Exercise aim: Will you return, word for word, only the lines from the top of the data below down to and including the one with "LUX pin SDA: GP13 -> GP4"?

--- Raw data Enclosed Below ---

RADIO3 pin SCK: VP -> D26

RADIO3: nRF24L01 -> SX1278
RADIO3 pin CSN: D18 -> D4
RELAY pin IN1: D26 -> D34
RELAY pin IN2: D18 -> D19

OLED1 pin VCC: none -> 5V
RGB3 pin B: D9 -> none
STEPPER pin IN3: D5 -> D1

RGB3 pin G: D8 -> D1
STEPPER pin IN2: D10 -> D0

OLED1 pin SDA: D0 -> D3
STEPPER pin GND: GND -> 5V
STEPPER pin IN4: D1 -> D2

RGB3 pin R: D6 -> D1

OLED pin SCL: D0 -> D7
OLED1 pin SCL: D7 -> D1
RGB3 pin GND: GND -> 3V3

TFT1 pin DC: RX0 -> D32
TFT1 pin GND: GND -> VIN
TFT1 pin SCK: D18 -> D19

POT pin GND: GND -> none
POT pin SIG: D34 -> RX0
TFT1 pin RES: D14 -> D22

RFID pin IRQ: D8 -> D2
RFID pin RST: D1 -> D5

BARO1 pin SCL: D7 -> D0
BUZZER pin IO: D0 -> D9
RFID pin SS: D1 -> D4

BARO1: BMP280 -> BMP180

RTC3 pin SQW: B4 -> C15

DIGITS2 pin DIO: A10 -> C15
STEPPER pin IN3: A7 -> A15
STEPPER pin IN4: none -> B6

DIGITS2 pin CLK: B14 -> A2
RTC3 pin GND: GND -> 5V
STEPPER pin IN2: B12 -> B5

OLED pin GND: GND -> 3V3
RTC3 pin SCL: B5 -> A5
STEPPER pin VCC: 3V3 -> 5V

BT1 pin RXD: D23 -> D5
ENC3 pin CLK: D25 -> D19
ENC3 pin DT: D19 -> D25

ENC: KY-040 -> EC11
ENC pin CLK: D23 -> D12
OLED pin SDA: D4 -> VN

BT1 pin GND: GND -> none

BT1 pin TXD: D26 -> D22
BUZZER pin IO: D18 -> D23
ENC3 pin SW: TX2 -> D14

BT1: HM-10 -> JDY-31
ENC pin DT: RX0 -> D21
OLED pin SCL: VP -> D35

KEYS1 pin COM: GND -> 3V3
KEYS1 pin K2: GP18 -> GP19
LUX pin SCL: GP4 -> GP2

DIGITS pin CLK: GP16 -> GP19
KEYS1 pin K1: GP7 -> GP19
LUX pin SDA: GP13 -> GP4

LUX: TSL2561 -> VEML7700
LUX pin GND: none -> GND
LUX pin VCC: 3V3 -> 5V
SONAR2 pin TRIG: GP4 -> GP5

--- End of Enclosed Raw data ---

Solution to this exercise:
RADIO3 pin SCK: VP -> D26

RADIO3: nRF24L01 -> SX1278
RADIO3 pin CSN: D18 -> D4
RELAY pin IN1: D26 -> D34
RELAY pin IN2: D18 -> D19

OLED1 pin VCC: none -> 5V
RGB3 pin B: D9 -> none
STEPPER pin IN3: D5 -> D1

RGB3 pin G: D8 -> D1
STEPPER pin IN2: D10 -> D0

OLED1 pin SDA: D0 -> D3
STEPPER pin GND: GND -> 5V
STEPPER pin IN4: D1 -> D2

RGB3 pin R: D6 -> D1

OLED pin SCL: D0 -> D7
OLED1 pin SCL: D7 -> D1
RGB3 pin GND: GND -> 3V3

TFT1 pin DC: RX0 -> D32
TFT1 pin GND: GND -> VIN
TFT1 pin SCK: D18 -> D19

POT pin GND: GND -> none
POT pin SIG: D34 -> RX0
TFT1 pin RES: D14 -> D22

RFID pin IRQ: D8 -> D2
RFID pin RST: D1 -> D5

BARO1 pin SCL: D7 -> D0
BUZZER pin IO: D0 -> D9
RFID pin SS: D1 -> D4

BARO1: BMP280 -> BMP180

RTC3 pin SQW: B4 -> C15

DIGITS2 pin DIO: A10 -> C15
STEPPER pin IN3: A7 -> A15
STEPPER pin IN4: none -> B6

DIGITS2 pin CLK: B14 -> A2
RTC3 pin GND: GND -> 5V
STEPPER pin IN2: B12 -> B5

OLED pin GND: GND -> 3V3
RTC3 pin SCL: B5 -> A5
STEPPER pin VCC: 3V3 -> 5V

BT1 pin RXD: D23 -> D5
ENC3 pin CLK: D25 -> D19
ENC3 pin DT: D19 -> D25

ENC: KY-040 -> EC11
ENC pin CLK: D23 -> D12
OLED pin SDA: D4 -> VN

BT1 pin GND: GND -> none

BT1 pin TXD: D26 -> D22
BUZZER pin IO: D18 -> D23
ENC3 pin SW: TX2 -> D14

BT1: HM-10 -> JDY-31
ENC pin DT: RX0 -> D21
OLED pin SCL: VP -> D35

KEYS1 pin COM: GND -> 3V3
KEYS1 pin K2: GP18 -> GP19
LUX pin SCL: GP4 -> GP2

DIGITS pin CLK: GP16 -> GP19
KEYS1 pin K1: GP7 -> GP19
LUX pin SDA: GP13 -> GP4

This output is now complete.